## [Problem requirements]
The entries that follow must be given again exactly, with no pictures kept.

● ● ● ● ● ● ●

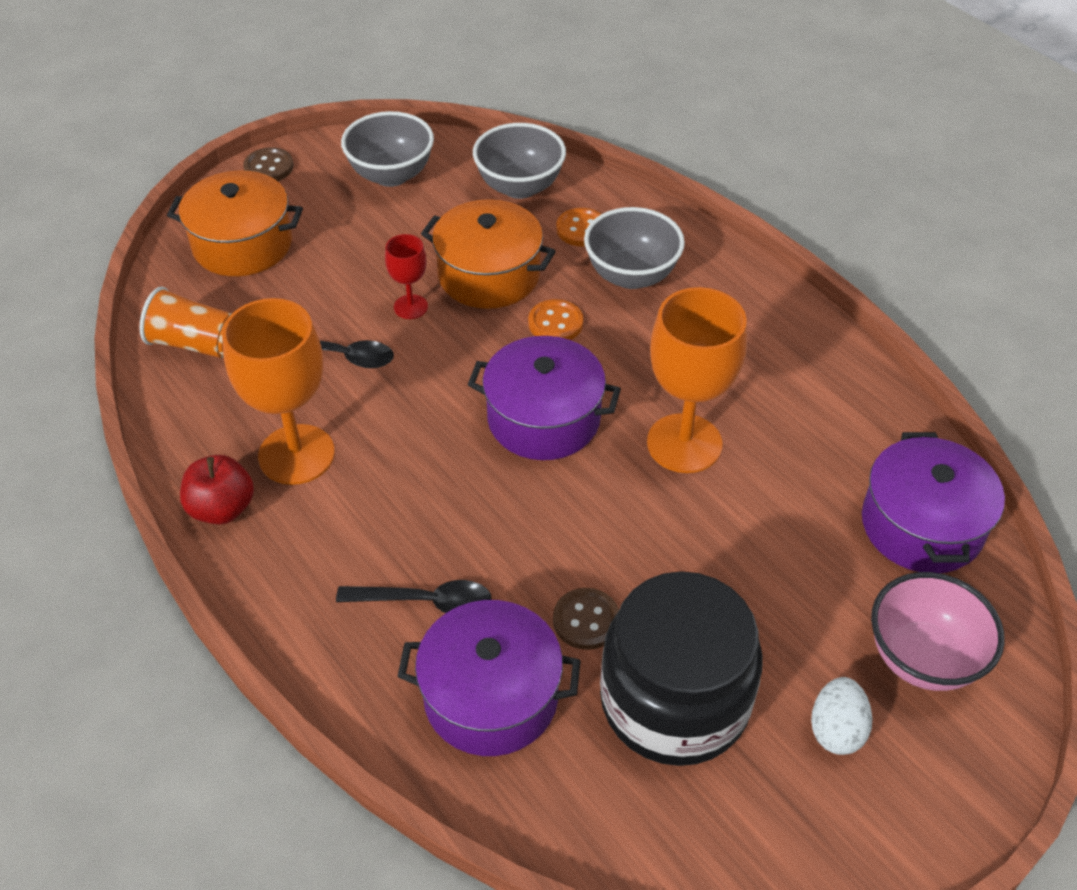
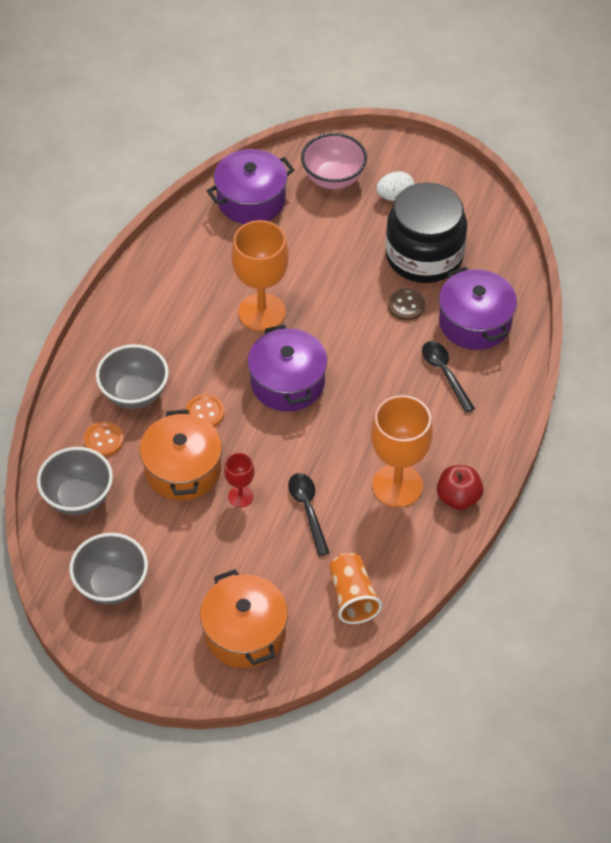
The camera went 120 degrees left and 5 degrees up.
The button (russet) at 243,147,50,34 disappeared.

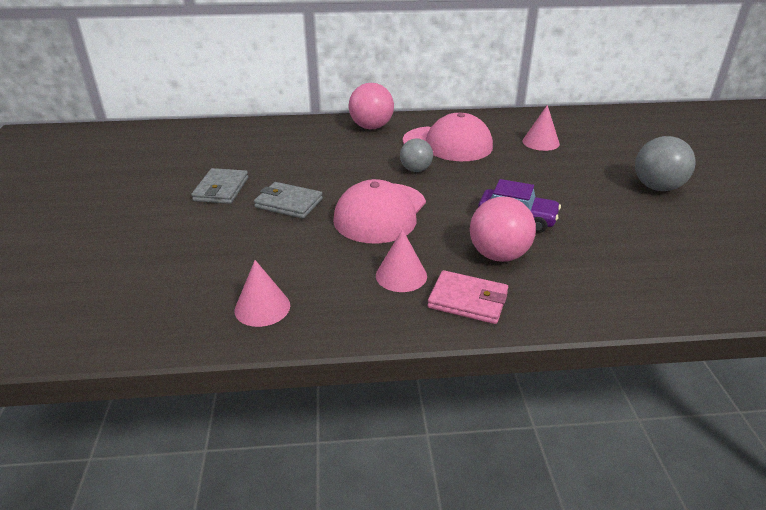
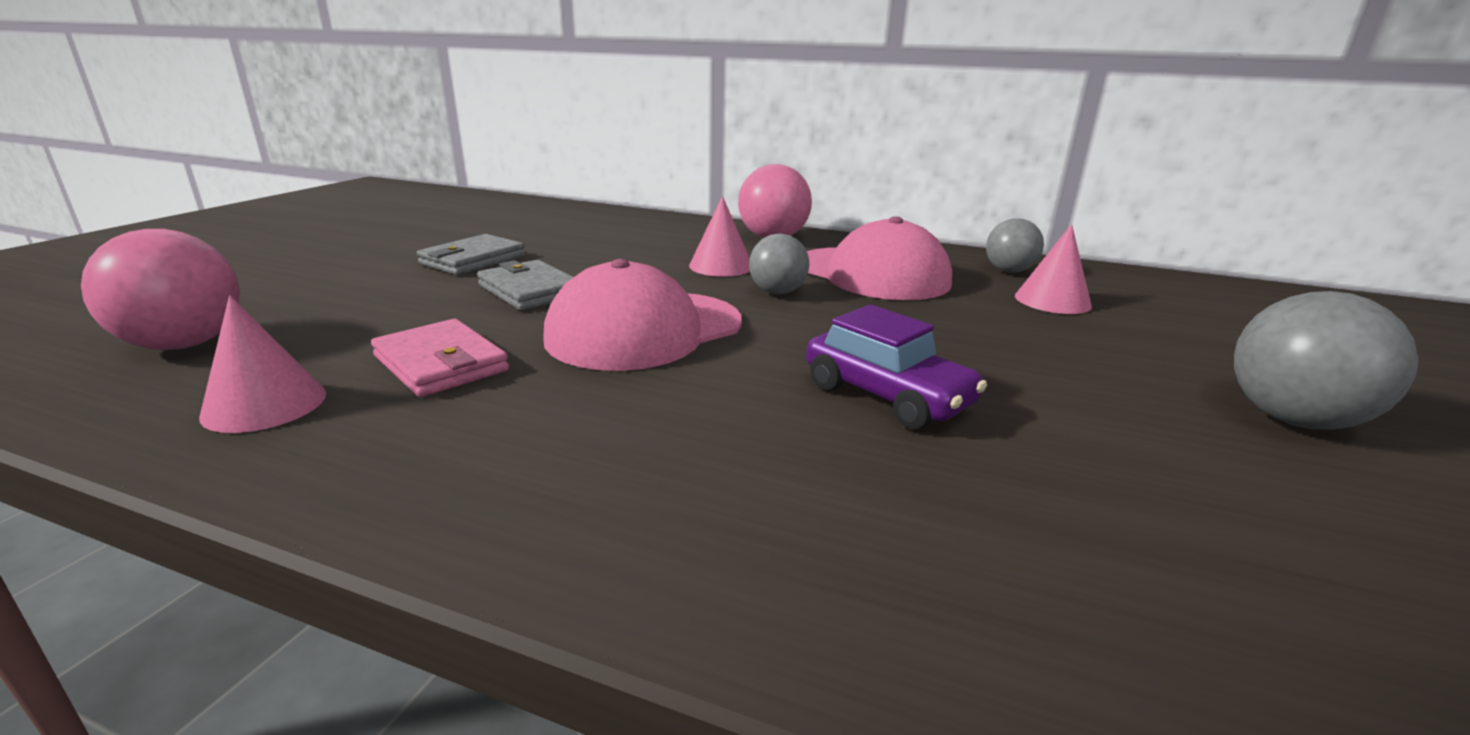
The camera went 25 degrees right and 10 degrees down.
The ball (rosy) moved from 470,196,66,66 to 81,229,159,121.
The billfold (rosy) moved from 427,270,81,54 to 371,319,138,78.
The cone (rosy) moved from 376,229,51,63 to 689,196,61,81.
The ball (grey) at 986,218,58,55 appeared.

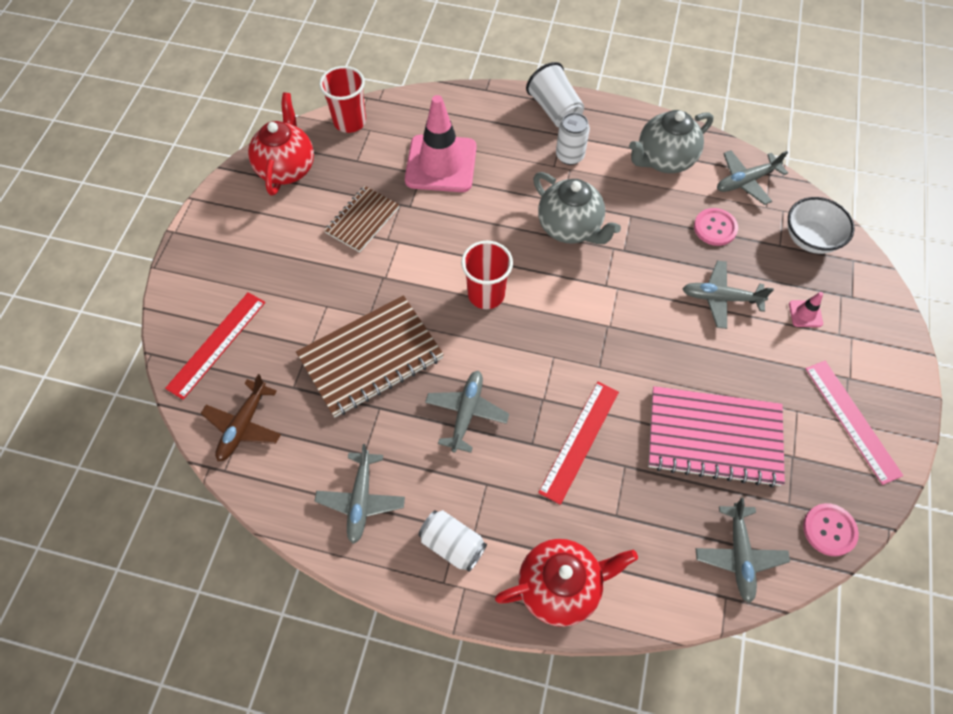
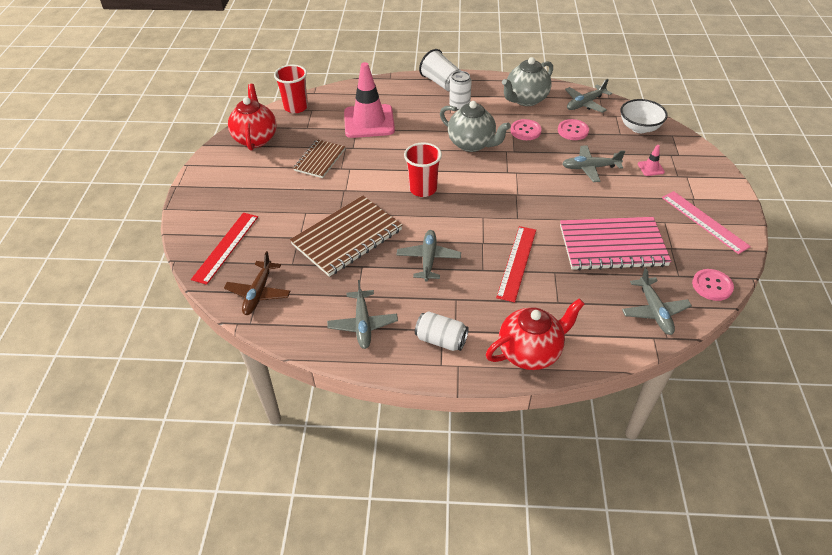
The camera went 10 degrees left and 15 degrees down.
The button (rosy) at 511,119,31,21 appeared.

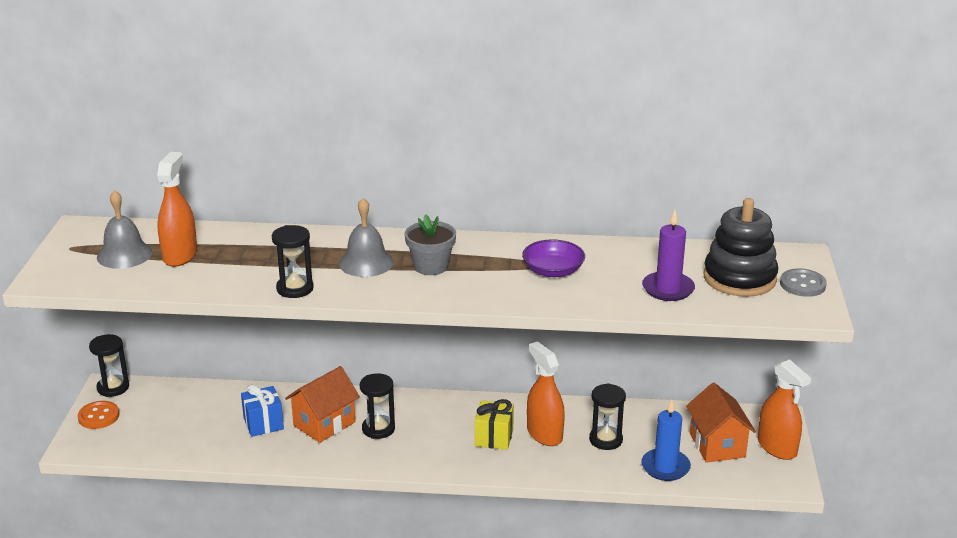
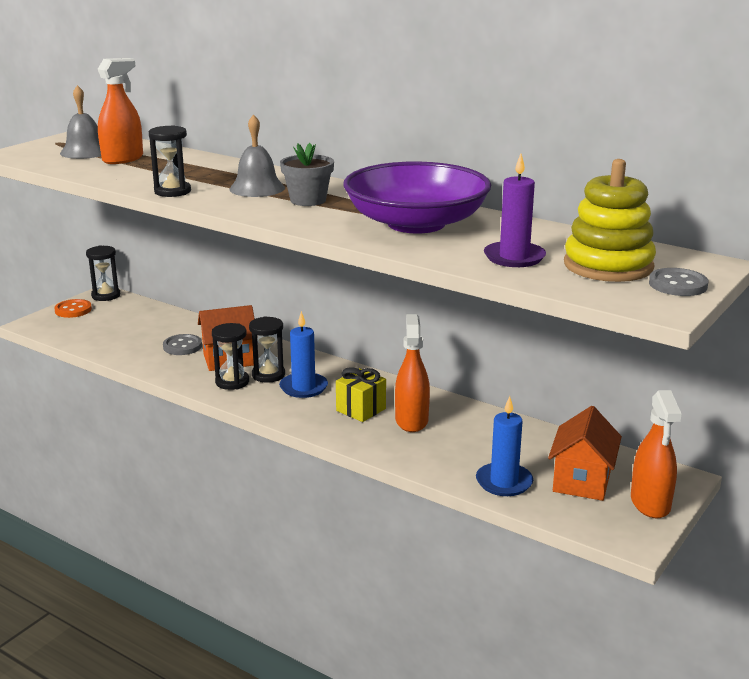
The camera went 30 degrees right and 5 degrees down.
The gift (royal blue) at 241,384,43,53 was replaced by the button (grey) at 163,334,39,21.
The hourglass (jet-black) moved from 589,383,37,67 to 212,323,37,67.
The wax candle (royal blue) at 279,311,49,87 appeared.
The serving bowl (royal purple) at 522,239,63,38 changed to 2.10 times the size.
The stacking toy (jet-black) at 704,198,74,99 became the stacking toy (golden) at 564,159,92,123.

● ● ● ● ● ● ●

## [Response to the exercise]
The camera went 120 degrees left and 5 degrees up.
The button (russet) at 243,147,50,34 disappeared.

The camera went 25 degrees right and 10 degrees down.
The ball (rosy) moved from 470,196,66,66 to 81,229,159,121.
The billfold (rosy) moved from 427,270,81,54 to 371,319,138,78.
The cone (rosy) moved from 376,229,51,63 to 689,196,61,81.
The ball (grey) at 986,218,58,55 appeared.

The camera went 10 degrees left and 15 degrees down.
The button (rosy) at 511,119,31,21 appeared.

The camera went 30 degrees right and 5 degrees down.
The gift (royal blue) at 241,384,43,53 was replaced by the button (grey) at 163,334,39,21.
The hourglass (jet-black) moved from 589,383,37,67 to 212,323,37,67.
The wax candle (royal blue) at 279,311,49,87 appeared.
The serving bowl (royal purple) at 522,239,63,38 changed to 2.10 times the size.
The stacking toy (jet-black) at 704,198,74,99 became the stacking toy (golden) at 564,159,92,123.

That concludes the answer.